» **YOUR GOAL**:
Within the material below, filter for lines that hold the word "tertiary".

» **RECORDS SHOWN**:

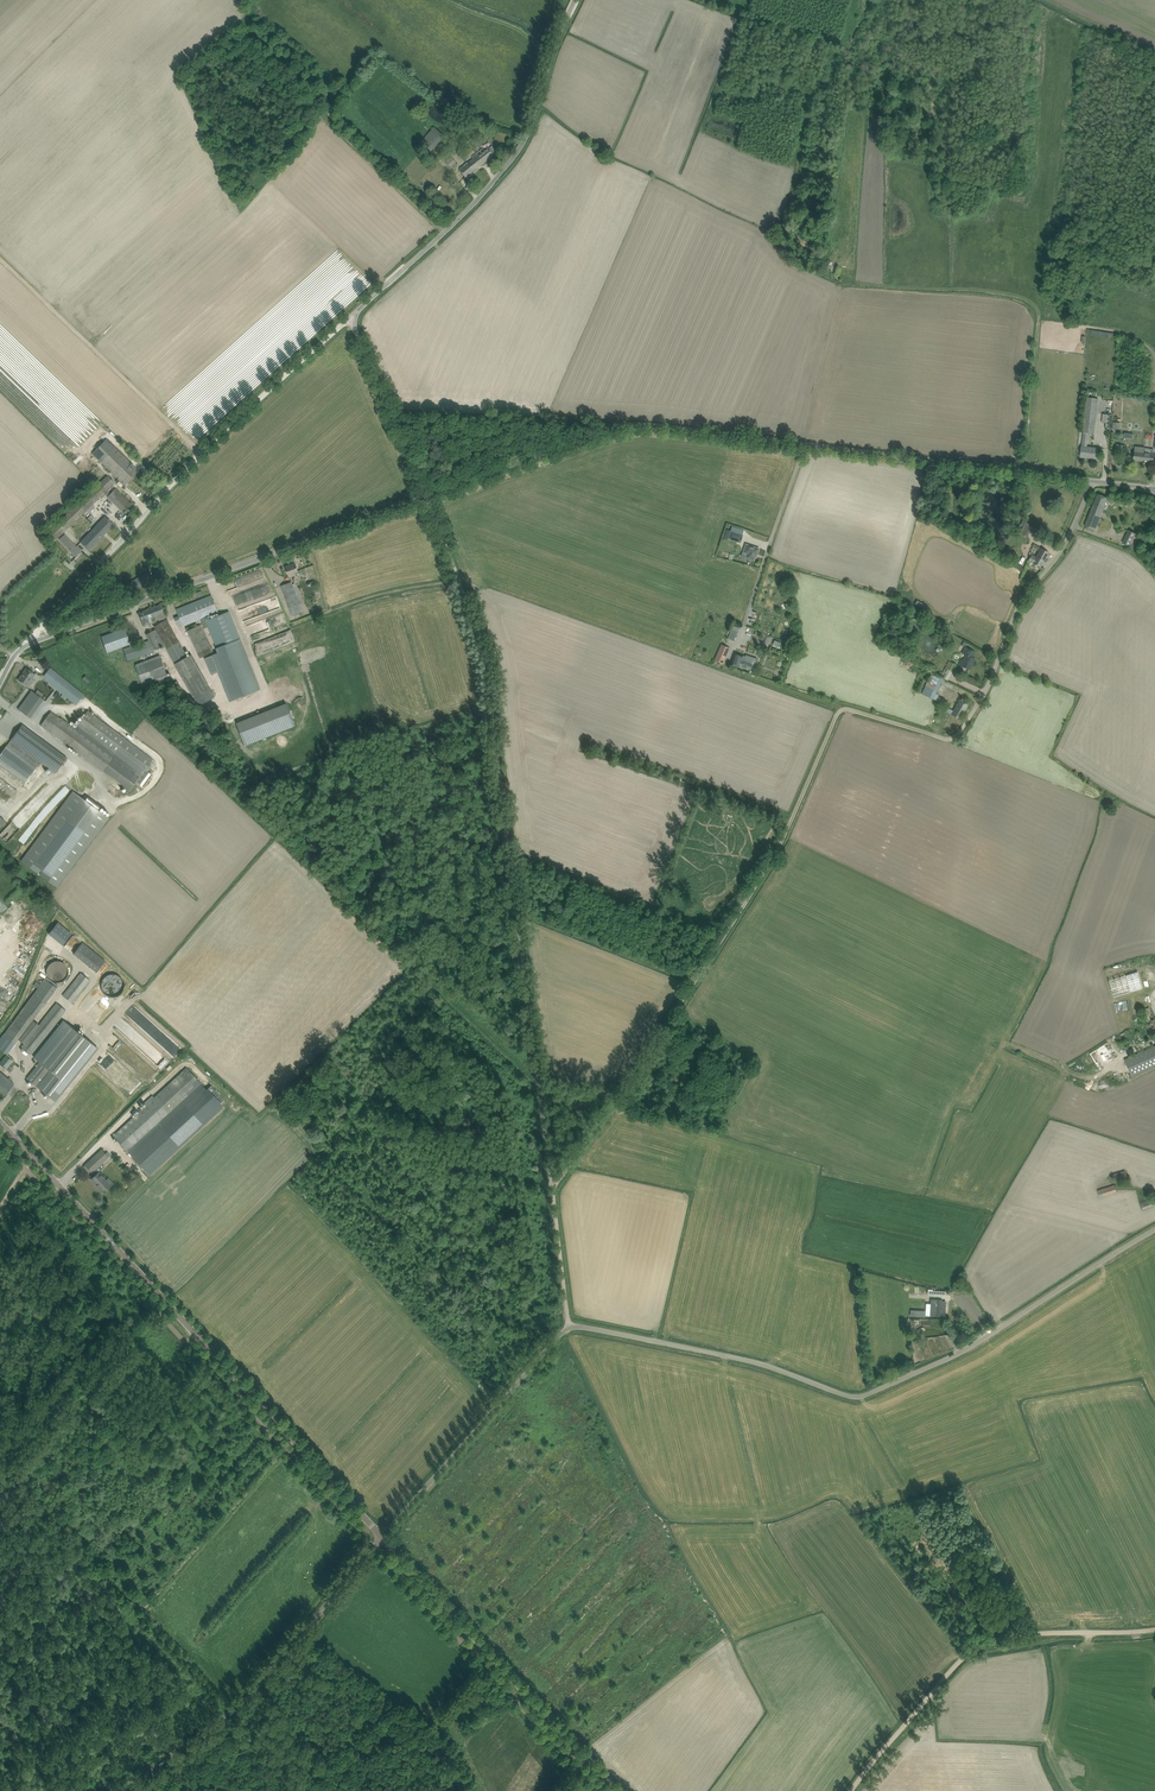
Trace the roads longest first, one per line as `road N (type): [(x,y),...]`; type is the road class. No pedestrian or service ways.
road 1 (unclassified): [(384,1537),(568,1331),(763,1364),(850,1396),(865,1395),(960,1353),(1154,1230)]
road 2 (track): [(555,1188),(487,659),(428,496)]
road 3 (unclassified): [(428,496),(350,318),(510,163),(575,0)]
road 4 (tertiary): [(0,1123),(384,1537)]
road 5 (track): [(555,1188),(762,876),(841,709)]
road 6 (unclassified): [(0,685),(25,647),(428,496)]
road 7 (track): [(25,647),(200,453),(350,318)]
road 8 (unclassified): [(428,496),(622,427),(804,446)]
road 9 (track): [(852,1790),(975,1646),(1041,1631),(1154,1628)]
road 10 (unclassified): [(384,1537),(253,1692),(125,1790)]
road 11 (tertiary): [(384,1537),(616,1790)]
road 12 (track): [(443,233),(328,122),(332,102),(249,29),(245,0)]
road 13 (unclassified): [(945,739),(956,736),(990,685),(1023,598),(1067,542),(1094,481)]
road 14 (unclassified): [(804,446),(1094,481)]
road 15 (track): [(200,453),(0,260)]
road 16 (unclassified): [(804,446),(725,667)]
road 17 (track): [(393,413),(622,427)]
road 18 (track): [(458,582),(384,593),(246,642)]
road 19 (track): [(568,1331),(555,1188)]
road 20 (track): [(841,709),(725,667)]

» **SOLUTION TO THE EXERCISE**:
road 4 (tertiary): [(0,1123),(384,1537)]
road 11 (tertiary): [(384,1537),(616,1790)]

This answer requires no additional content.